RECORDS FOR THIS TASK:
--

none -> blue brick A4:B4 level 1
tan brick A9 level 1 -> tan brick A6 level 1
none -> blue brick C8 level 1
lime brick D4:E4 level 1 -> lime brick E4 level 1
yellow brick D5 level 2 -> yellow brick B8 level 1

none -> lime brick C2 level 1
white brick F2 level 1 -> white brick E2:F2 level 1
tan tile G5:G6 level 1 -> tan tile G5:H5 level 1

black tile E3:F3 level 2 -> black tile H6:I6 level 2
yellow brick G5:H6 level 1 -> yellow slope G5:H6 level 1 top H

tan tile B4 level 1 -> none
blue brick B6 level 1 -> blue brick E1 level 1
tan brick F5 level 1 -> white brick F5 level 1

--

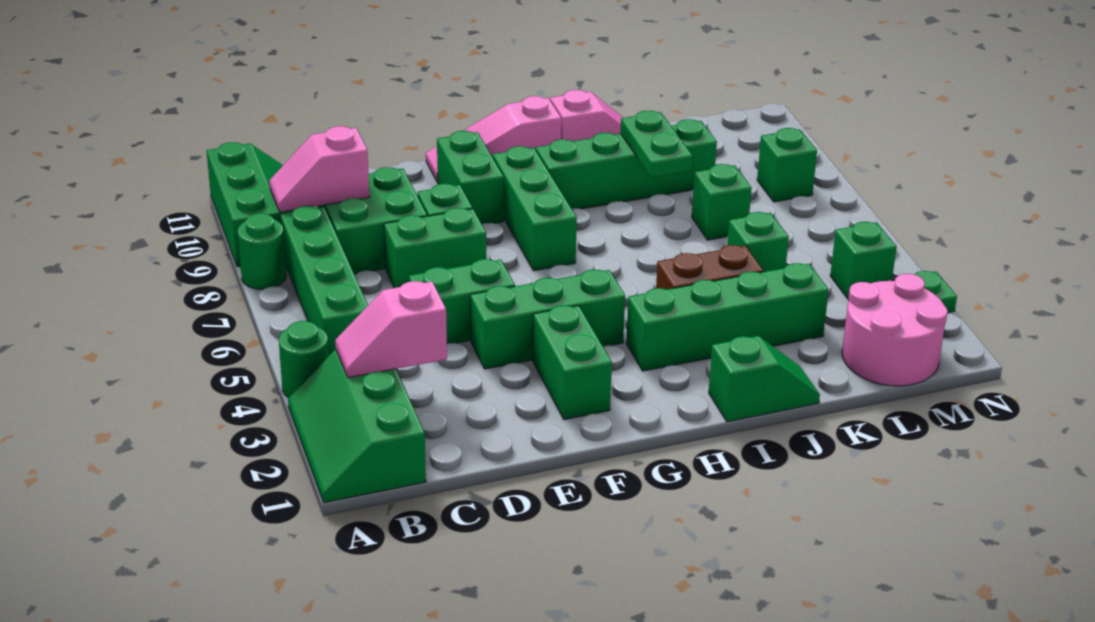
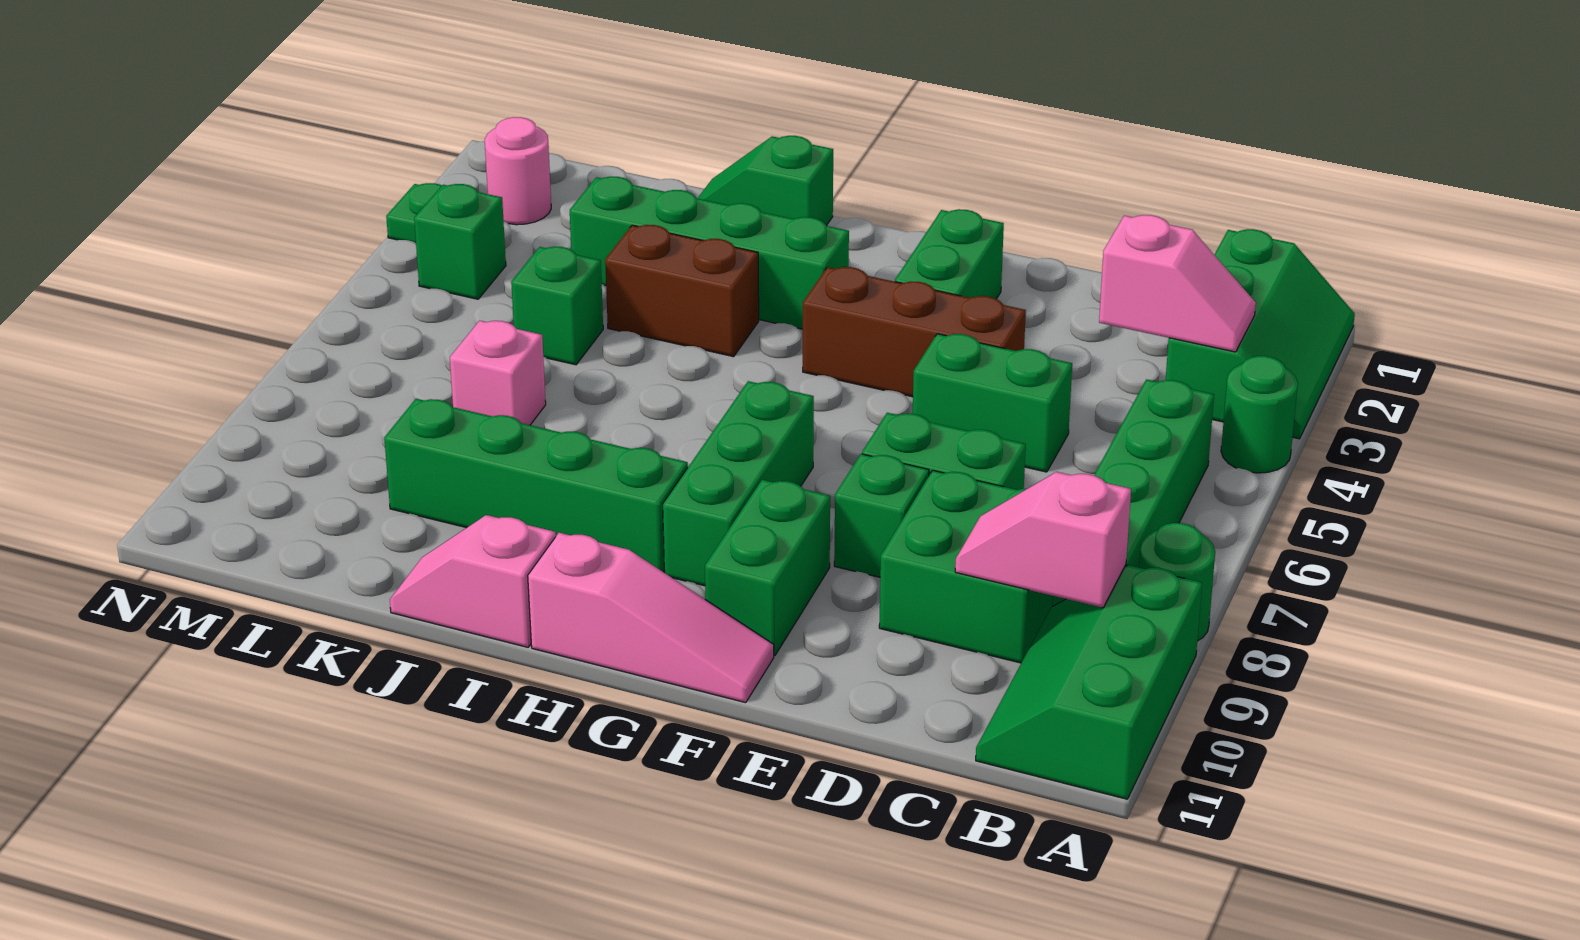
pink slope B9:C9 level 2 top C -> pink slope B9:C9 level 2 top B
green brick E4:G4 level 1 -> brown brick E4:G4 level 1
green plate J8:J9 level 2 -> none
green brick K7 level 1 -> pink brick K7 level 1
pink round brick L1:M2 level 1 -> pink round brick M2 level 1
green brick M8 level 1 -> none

--

WORK INSTRUCTION: Starting at the line above that contains "none -> blue brick A4:B4 level 1", repeat each line exactly up to and including the line that contains "none -> lime brick C2 level 1", and stop there.

ANSWER AREA:
none -> blue brick A4:B4 level 1
tan brick A9 level 1 -> tan brick A6 level 1
none -> blue brick C8 level 1
lime brick D4:E4 level 1 -> lime brick E4 level 1
yellow brick D5 level 2 -> yellow brick B8 level 1

none -> lime brick C2 level 1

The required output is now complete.